§ Instructions for the task
Only the text should be kept: print every entry below exactly and leave each image out.

§ Change listing data

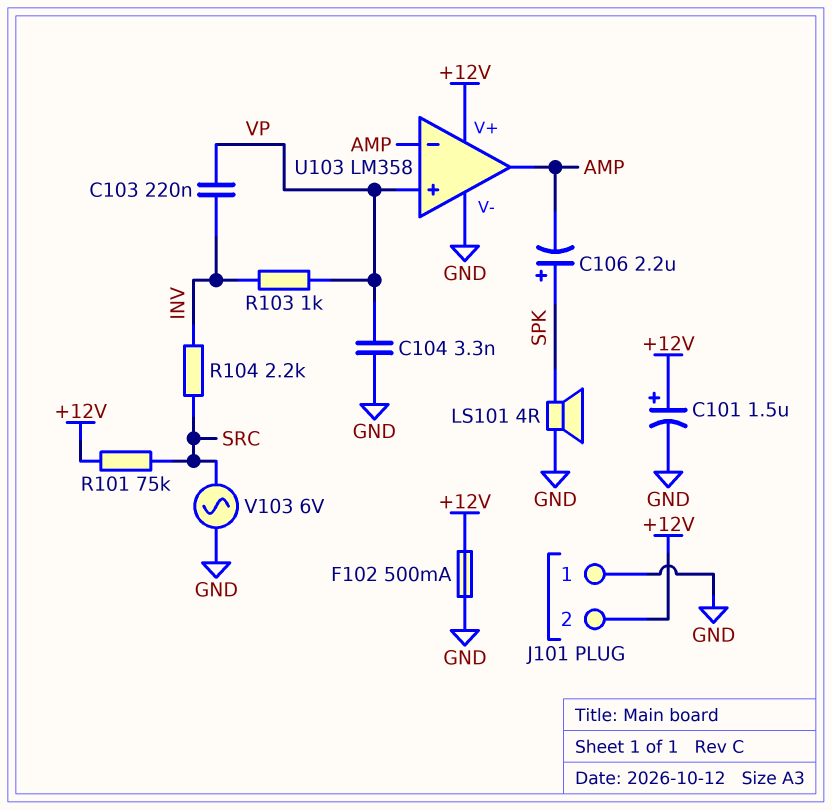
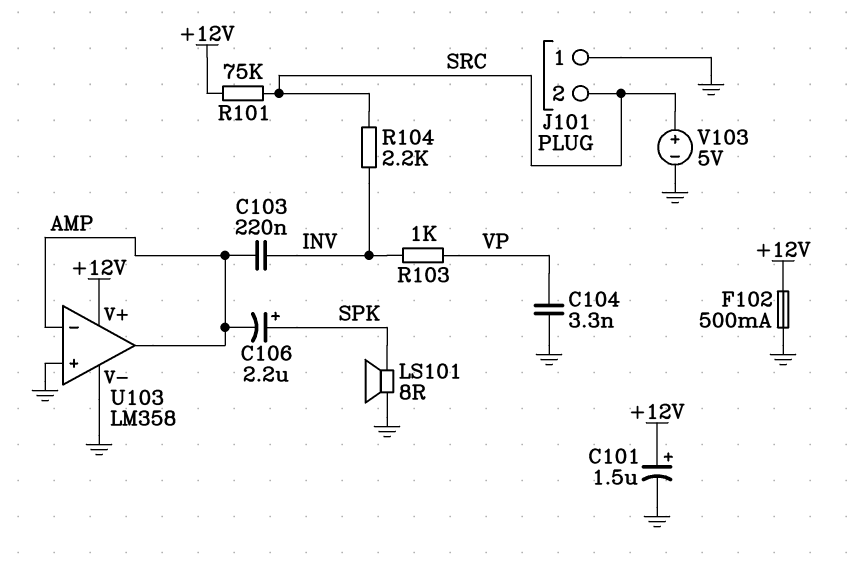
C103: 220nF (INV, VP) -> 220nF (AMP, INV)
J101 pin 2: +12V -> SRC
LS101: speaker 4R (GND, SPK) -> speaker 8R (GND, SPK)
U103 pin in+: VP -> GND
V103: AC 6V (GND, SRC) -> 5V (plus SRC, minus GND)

§ Result of the exercise
C103: 220nF (INV, VP) -> 220nF (AMP, INV)
J101 pin 2: +12V -> SRC
LS101: speaker 4R (GND, SPK) -> speaker 8R (GND, SPK)
U103 pin in+: VP -> GND
V103: AC 6V (GND, SRC) -> 5V (plus SRC, minus GND)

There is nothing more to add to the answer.